::: Records

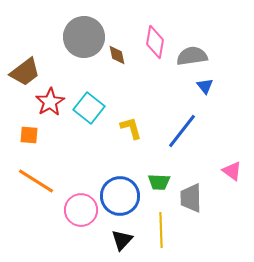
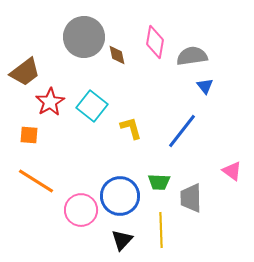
cyan square: moved 3 px right, 2 px up
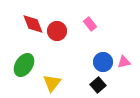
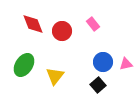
pink rectangle: moved 3 px right
red circle: moved 5 px right
pink triangle: moved 2 px right, 2 px down
yellow triangle: moved 3 px right, 7 px up
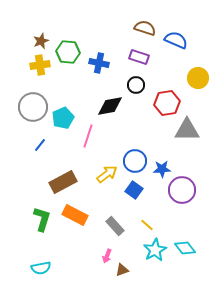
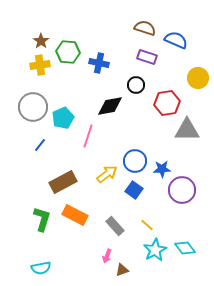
brown star: rotated 14 degrees counterclockwise
purple rectangle: moved 8 px right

::::::

- _What to work on_:
Could you quote every line of the data above word for word, leaving out the pictures?

- _Written answer_:
cyan square: moved 3 px right, 2 px up
pink rectangle: moved 3 px right
red circle: moved 5 px right
pink triangle: moved 2 px right, 2 px down
yellow triangle: moved 3 px right, 7 px up
brown star: rotated 14 degrees counterclockwise
purple rectangle: moved 8 px right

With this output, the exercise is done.